## TASK DIRECTIONS
Copy every entry below exactly, and keep out the pictures.
(INFORMATION SHOWN begins)
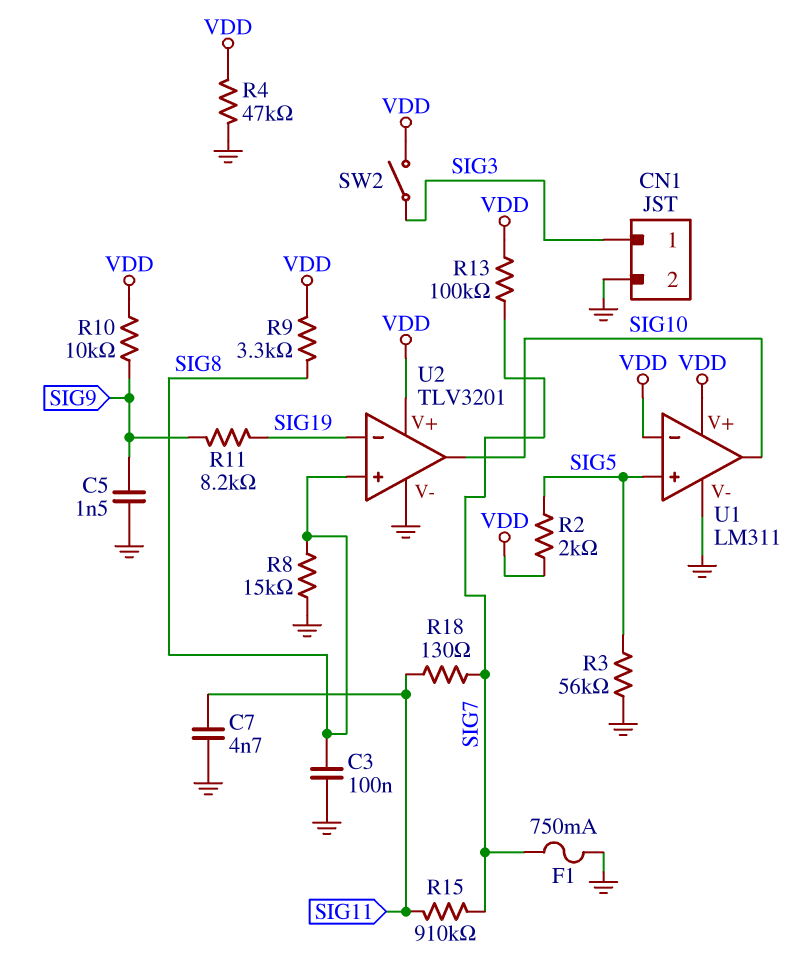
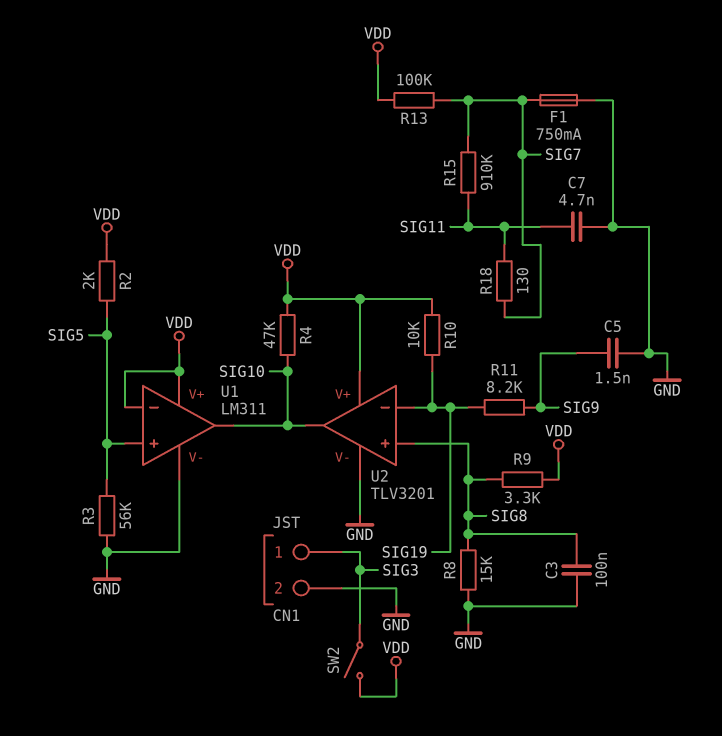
R4: 47k (GND, VDD) -> 47k (SIG10, VDD)
R10: 10k (SIG9, VDD) -> 10k (SIG19, VDD)

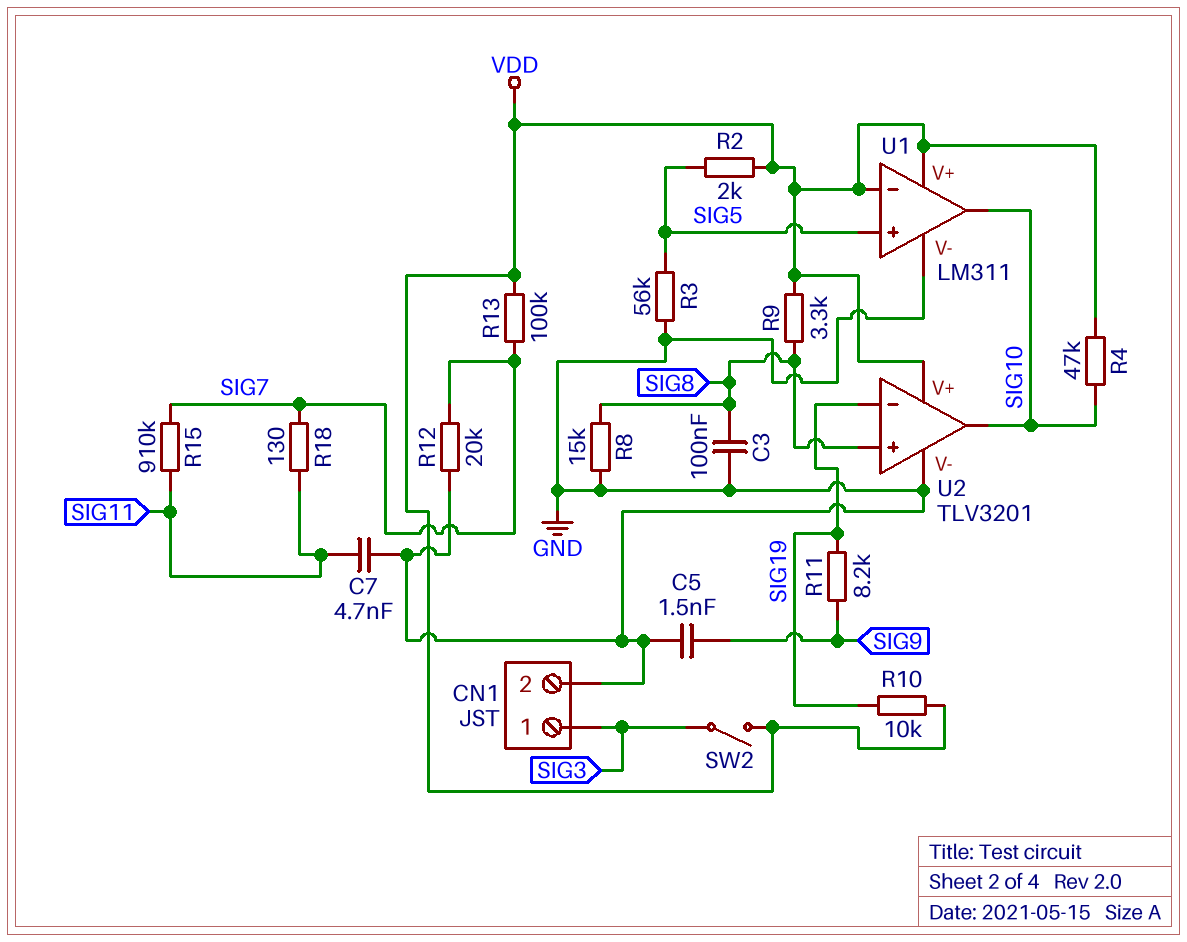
F1: 750mA (GND, SIG7) -> none
R12: none -> 20k (GND, SIG7)

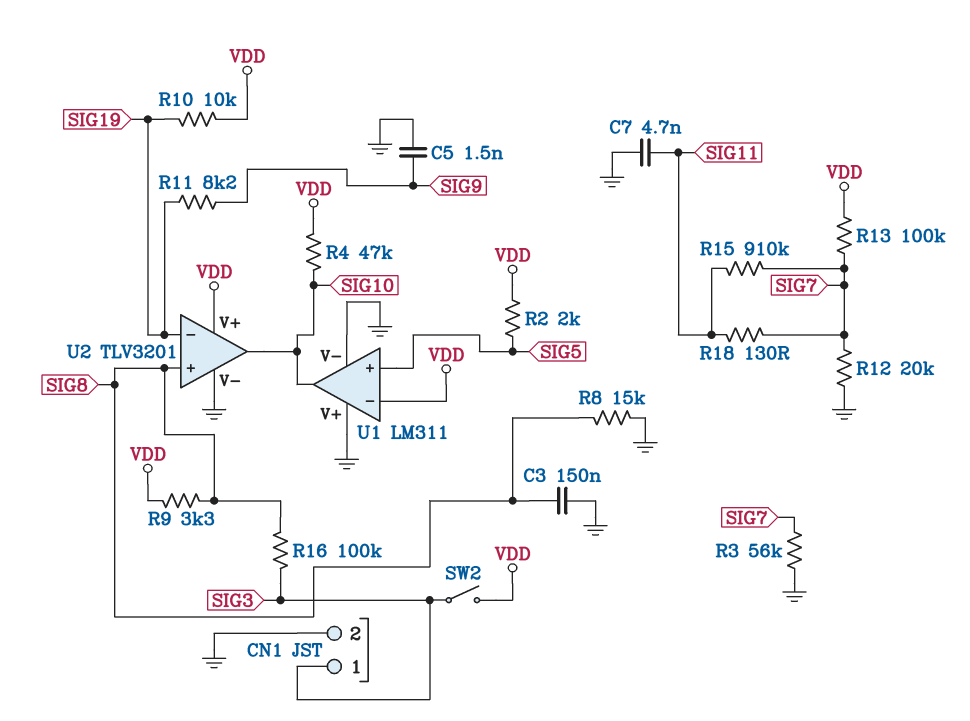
C3: 100nF (GND, SIG8) -> 150nF (GND, SIG8)
R3: 56k (GND, SIG5) -> 56k (GND, SIG7)
R16: none -> 100k (SIG3, SIG8)
U1 pin V+: VDD -> GND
(INFORMATION SHOWN ends)
## YOUR RESPONSE
R4: 47k (GND, VDD) -> 47k (SIG10, VDD)
R10: 10k (SIG9, VDD) -> 10k (SIG19, VDD)

F1: 750mA (GND, SIG7) -> none
R12: none -> 20k (GND, SIG7)

C3: 100nF (GND, SIG8) -> 150nF (GND, SIG8)
R3: 56k (GND, SIG5) -> 56k (GND, SIG7)
R16: none -> 100k (SIG3, SIG8)
U1 pin V+: VDD -> GND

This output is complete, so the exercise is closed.